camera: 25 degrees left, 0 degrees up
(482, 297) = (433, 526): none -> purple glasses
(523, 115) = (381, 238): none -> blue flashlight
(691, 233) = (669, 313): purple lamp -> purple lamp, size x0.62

Your instructions:
The response should be a verbatim transcription of the data.

Solution below:
camera: 25 degrees left, 0 degrees up
(482, 297) = (433, 526): none -> purple glasses
(523, 115) = (381, 238): none -> blue flashlight
(691, 233) = (669, 313): purple lamp -> purple lamp, size x0.62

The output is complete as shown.